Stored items
##############################

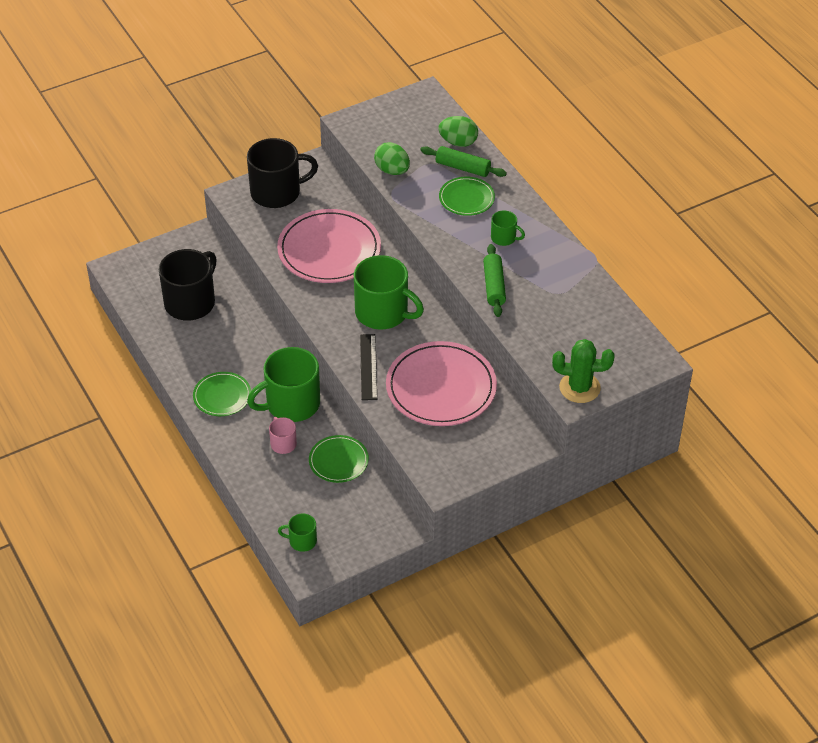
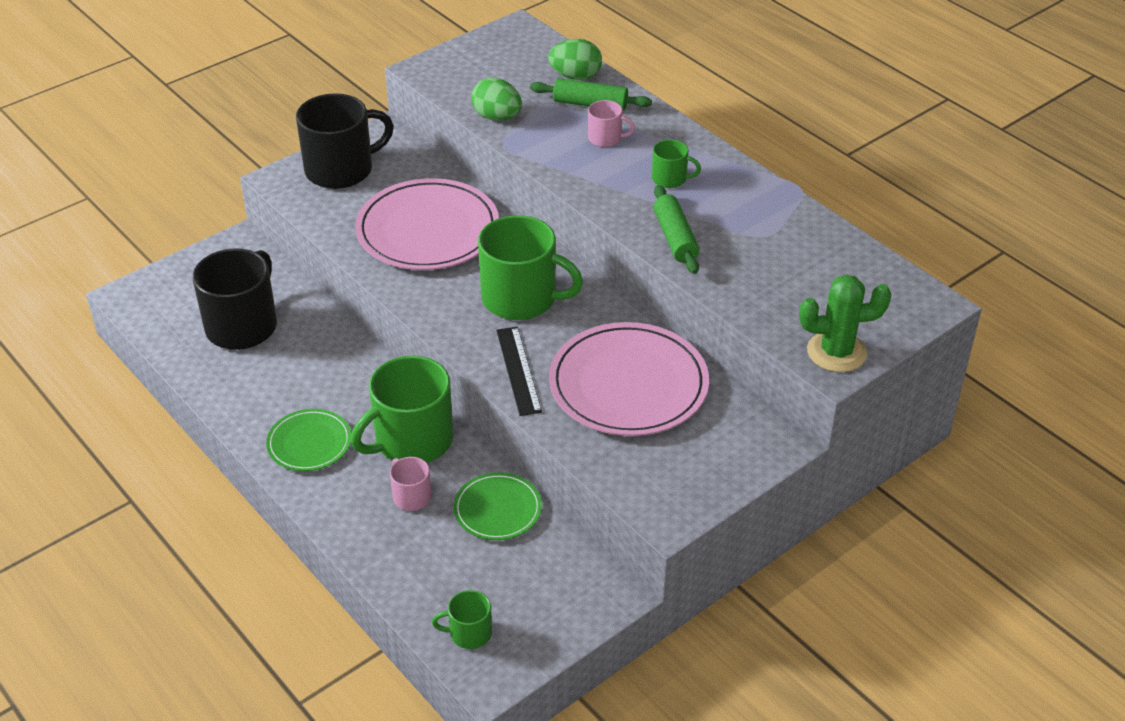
camera: 10 degrees left, 5 degrees down
(466, 198) = (606, 138): green plate -> pink mug

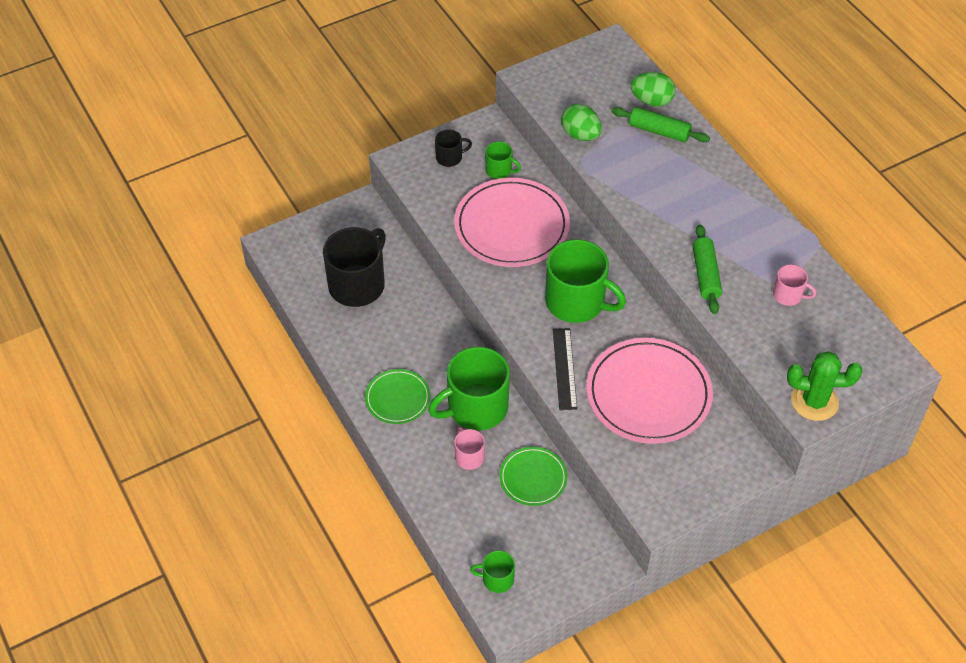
camera: 10 degrees right, 10 degrees up
(341, 169) = (449, 157): black mug -> black mug, size x0.48
(606, 138) = (666, 168): pink mug -> pink mug (788, 295)
(670, 179) = (712, 215): green mug -> green mug (499, 170)

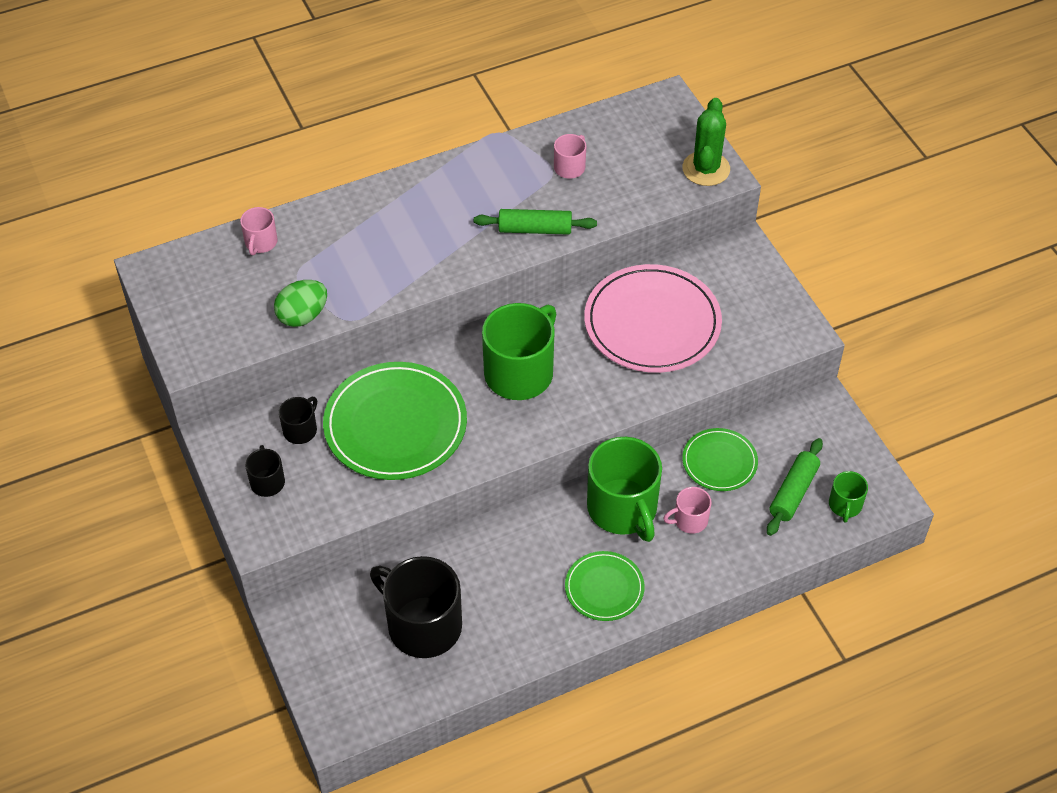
camera: 85 degrees left, 0 degrees up
(499, 170) = (300, 430): green mug -> black mug
(511, 226) = (395, 425): pink plate -> green plate
(564, 368) = (613, 393): black ruler -> none
(651, 101) = (261, 242): green egg -> pink mug
(659, 131) = (312, 242): green rolling pin -> green rolling pin (793, 492)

##############################

> [Exercise prompt] Starting from the line with "(651, 101) = (261, 242): green", write out every remaining line of the data above exactly, the final line included, and nothing before it.

> [Answer for this exercise]
(651, 101) = (261, 242): green egg -> pink mug
(659, 131) = (312, 242): green rolling pin -> green rolling pin (793, 492)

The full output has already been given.